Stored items
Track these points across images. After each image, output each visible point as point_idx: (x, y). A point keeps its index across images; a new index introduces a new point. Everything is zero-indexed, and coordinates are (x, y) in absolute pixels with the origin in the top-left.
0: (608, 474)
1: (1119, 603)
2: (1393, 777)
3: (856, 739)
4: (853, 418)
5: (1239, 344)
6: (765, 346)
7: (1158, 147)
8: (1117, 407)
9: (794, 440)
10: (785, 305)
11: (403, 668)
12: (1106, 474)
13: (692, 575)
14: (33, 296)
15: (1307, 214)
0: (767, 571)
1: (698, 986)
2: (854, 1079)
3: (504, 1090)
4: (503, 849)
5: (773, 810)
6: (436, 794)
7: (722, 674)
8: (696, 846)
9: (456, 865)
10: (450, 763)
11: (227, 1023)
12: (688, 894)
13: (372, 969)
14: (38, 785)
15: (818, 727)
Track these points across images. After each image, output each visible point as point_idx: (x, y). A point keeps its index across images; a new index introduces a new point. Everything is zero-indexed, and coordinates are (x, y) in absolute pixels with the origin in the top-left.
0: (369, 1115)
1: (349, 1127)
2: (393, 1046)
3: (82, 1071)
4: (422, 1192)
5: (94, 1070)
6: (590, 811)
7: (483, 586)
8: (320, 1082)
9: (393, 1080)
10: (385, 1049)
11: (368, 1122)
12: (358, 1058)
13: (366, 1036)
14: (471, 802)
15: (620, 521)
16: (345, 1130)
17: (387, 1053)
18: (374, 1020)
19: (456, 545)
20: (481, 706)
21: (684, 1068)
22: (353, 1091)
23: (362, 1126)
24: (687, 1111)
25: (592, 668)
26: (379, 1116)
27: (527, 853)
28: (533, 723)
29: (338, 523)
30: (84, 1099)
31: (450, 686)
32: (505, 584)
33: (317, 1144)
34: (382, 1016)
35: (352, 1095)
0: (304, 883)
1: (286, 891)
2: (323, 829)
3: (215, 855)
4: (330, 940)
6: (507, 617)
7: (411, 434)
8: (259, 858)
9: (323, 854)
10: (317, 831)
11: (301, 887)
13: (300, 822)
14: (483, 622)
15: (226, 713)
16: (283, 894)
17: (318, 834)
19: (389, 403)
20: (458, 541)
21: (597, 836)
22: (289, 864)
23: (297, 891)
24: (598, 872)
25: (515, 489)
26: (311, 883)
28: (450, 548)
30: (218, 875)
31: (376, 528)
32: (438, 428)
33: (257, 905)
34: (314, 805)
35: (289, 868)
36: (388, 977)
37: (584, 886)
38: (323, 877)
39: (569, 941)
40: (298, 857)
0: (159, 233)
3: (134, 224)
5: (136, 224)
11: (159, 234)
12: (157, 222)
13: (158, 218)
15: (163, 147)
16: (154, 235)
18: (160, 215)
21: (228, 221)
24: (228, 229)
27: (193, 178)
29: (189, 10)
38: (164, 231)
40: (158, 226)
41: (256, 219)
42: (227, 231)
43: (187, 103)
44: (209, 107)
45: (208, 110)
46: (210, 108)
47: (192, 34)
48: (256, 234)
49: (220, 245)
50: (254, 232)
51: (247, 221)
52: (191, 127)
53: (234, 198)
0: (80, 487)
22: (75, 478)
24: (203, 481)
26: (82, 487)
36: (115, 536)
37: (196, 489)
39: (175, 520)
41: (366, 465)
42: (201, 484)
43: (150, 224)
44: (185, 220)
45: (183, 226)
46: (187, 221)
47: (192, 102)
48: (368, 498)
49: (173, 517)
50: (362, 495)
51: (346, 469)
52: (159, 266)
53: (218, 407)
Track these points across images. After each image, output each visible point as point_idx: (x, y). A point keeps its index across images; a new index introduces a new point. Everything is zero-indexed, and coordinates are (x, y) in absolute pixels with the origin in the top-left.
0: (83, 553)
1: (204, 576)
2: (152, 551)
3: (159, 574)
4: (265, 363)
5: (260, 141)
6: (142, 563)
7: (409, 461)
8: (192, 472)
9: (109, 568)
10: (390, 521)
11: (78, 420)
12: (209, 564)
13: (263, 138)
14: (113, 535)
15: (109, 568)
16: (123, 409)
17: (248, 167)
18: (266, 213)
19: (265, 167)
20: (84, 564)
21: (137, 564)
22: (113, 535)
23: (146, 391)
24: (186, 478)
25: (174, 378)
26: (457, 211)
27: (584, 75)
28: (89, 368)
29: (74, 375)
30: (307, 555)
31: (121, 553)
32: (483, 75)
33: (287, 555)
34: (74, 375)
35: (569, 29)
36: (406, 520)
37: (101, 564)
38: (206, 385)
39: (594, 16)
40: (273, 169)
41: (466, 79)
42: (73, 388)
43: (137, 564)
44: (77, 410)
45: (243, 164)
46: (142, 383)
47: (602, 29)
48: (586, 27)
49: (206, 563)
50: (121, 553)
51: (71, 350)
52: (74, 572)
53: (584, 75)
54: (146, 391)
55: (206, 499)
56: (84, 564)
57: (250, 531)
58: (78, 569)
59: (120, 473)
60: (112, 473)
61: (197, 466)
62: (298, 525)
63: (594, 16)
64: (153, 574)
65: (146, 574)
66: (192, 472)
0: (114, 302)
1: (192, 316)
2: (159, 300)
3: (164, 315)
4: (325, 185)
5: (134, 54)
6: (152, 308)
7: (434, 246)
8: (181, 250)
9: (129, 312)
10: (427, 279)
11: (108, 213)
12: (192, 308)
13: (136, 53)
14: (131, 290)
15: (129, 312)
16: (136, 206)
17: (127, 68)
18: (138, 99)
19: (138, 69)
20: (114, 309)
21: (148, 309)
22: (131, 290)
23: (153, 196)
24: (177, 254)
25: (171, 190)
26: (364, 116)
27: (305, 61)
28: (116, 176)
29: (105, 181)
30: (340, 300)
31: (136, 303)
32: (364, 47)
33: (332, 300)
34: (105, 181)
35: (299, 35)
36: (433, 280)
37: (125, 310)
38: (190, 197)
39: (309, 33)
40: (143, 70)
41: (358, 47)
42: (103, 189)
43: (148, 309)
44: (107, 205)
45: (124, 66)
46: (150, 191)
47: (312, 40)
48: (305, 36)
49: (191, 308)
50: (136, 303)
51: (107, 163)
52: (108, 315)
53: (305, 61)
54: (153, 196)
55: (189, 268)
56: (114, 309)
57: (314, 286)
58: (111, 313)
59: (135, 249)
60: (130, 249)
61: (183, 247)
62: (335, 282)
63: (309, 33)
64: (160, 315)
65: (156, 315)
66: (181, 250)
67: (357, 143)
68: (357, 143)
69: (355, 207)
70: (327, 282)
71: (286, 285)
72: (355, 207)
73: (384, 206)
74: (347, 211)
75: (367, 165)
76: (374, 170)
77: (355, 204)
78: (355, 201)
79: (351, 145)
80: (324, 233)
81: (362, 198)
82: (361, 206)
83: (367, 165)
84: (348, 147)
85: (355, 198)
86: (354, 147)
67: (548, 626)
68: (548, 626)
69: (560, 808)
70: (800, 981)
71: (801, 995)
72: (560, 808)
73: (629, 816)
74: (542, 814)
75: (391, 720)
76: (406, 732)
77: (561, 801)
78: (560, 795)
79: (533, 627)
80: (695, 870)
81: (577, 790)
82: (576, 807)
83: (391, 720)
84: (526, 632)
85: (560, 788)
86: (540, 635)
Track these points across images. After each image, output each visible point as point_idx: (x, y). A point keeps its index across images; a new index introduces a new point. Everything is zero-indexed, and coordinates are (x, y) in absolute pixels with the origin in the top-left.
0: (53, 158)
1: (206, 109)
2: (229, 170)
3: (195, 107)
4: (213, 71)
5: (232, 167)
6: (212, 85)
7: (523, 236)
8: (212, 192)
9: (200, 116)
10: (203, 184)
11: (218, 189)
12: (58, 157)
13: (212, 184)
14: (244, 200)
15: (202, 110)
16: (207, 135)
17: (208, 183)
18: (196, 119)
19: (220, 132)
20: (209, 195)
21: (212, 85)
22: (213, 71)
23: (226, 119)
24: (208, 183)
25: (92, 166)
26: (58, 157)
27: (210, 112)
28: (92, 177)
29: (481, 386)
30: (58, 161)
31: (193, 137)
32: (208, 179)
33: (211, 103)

— Instruction —
Copy out the entries from the line holding "67: (357, 143)" through the end of the entries, inclusive.

— Task answer —
67: (357, 143)
68: (357, 143)
69: (355, 207)
70: (327, 282)
71: (286, 285)
72: (355, 207)
73: (384, 206)
74: (347, 211)
75: (367, 165)
76: (374, 170)
77: (355, 204)
78: (355, 201)
79: (351, 145)
80: (324, 233)
81: (362, 198)
82: (361, 206)
83: (367, 165)
84: (348, 147)
85: (355, 198)
86: (354, 147)
67: (548, 626)
68: (548, 626)
69: (560, 808)
70: (800, 981)
71: (801, 995)
72: (560, 808)
73: (629, 816)
74: (542, 814)
75: (391, 720)
76: (406, 732)
77: (561, 801)
78: (560, 795)
79: (533, 627)
80: (695, 870)
81: (577, 790)
82: (576, 807)
83: (391, 720)
84: (526, 632)
85: (560, 788)
86: (540, 635)
Track these points across images. After each image, output each visible point as point_idx: (x, y). A point keeps its index across images; a new index introduces a new point. Everything is zero-indexed, and coordinates are (x, y) in absolute pixels with the origin in the top-left.
0: (53, 158)
1: (206, 109)
2: (229, 170)
3: (195, 107)
4: (213, 71)
5: (232, 167)
6: (212, 85)
7: (523, 236)
8: (212, 192)
9: (200, 116)
10: (203, 184)
11: (218, 189)
12: (58, 157)
13: (212, 184)
14: (244, 200)
15: (202, 110)
16: (207, 135)
17: (208, 183)
18: (196, 119)
19: (220, 132)
20: (209, 195)
21: (212, 85)
22: (213, 71)
23: (226, 119)
24: (208, 183)
25: (92, 166)
26: (58, 157)
27: (210, 112)
28: (92, 177)
29: (481, 386)
30: (58, 161)
31: (193, 137)
32: (208, 179)
33: (211, 103)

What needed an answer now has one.